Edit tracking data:
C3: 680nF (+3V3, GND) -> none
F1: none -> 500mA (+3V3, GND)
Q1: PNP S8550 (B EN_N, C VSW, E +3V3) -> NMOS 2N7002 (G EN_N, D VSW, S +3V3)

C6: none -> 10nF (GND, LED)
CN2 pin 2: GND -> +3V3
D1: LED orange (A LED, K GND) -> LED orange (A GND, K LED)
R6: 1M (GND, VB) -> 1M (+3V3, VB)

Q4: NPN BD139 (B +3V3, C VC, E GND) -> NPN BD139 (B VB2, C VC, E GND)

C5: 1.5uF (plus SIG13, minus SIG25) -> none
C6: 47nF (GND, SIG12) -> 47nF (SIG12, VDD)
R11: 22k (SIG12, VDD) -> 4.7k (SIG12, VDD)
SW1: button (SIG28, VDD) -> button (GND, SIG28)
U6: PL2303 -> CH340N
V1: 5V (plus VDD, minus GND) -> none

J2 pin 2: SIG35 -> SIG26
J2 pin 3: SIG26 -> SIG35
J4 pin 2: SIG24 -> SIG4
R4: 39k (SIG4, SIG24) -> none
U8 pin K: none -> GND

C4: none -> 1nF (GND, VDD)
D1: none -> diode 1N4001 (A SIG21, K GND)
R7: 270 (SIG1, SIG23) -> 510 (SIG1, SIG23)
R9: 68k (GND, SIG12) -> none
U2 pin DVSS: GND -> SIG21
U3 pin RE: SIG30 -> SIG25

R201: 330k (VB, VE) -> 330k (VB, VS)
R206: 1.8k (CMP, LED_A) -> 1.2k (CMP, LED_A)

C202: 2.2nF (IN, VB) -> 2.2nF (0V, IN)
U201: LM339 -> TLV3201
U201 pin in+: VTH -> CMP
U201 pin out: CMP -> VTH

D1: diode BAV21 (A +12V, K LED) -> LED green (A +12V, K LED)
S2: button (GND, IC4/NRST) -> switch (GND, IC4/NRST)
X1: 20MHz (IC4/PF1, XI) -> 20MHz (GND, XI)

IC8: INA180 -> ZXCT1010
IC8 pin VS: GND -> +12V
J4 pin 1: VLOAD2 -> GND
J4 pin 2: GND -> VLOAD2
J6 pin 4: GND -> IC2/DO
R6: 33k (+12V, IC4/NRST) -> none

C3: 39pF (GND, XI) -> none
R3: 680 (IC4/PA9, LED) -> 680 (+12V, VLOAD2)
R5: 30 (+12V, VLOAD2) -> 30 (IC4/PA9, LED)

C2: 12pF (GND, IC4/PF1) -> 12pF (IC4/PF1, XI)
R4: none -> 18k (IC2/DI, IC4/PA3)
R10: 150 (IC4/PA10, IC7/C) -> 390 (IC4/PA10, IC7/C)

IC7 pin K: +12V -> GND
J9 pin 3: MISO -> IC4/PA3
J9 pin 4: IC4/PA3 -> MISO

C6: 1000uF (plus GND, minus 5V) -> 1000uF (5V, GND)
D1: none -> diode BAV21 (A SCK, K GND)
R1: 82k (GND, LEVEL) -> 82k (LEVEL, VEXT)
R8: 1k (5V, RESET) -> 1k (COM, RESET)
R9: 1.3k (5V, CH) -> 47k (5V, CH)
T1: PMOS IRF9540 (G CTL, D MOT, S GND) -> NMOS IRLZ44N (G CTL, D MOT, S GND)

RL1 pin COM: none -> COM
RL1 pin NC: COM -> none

• Work instruction:
Using the entries above, repeat only the lines from the one containing "R11: 22k (SIG12, VDD) -> 4.7k (SIG12, VDD)" through the one containing "D1: diode BAV21", end lines included.

• Solution:
R11: 22k (SIG12, VDD) -> 4.7k (SIG12, VDD)
SW1: button (SIG28, VDD) -> button (GND, SIG28)
U6: PL2303 -> CH340N
V1: 5V (plus VDD, minus GND) -> none

J2 pin 2: SIG35 -> SIG26
J2 pin 3: SIG26 -> SIG35
J4 pin 2: SIG24 -> SIG4
R4: 39k (SIG4, SIG24) -> none
U8 pin K: none -> GND

C4: none -> 1nF (GND, VDD)
D1: none -> diode 1N4001 (A SIG21, K GND)
R7: 270 (SIG1, SIG23) -> 510 (SIG1, SIG23)
R9: 68k (GND, SIG12) -> none
U2 pin DVSS: GND -> SIG21
U3 pin RE: SIG30 -> SIG25

R201: 330k (VB, VE) -> 330k (VB, VS)
R206: 1.8k (CMP, LED_A) -> 1.2k (CMP, LED_A)

C202: 2.2nF (IN, VB) -> 2.2nF (0V, IN)
U201: LM339 -> TLV3201
U201 pin in+: VTH -> CMP
U201 pin out: CMP -> VTH

D1: diode BAV21 (A +12V, K LED) -> LED green (A +12V, K LED)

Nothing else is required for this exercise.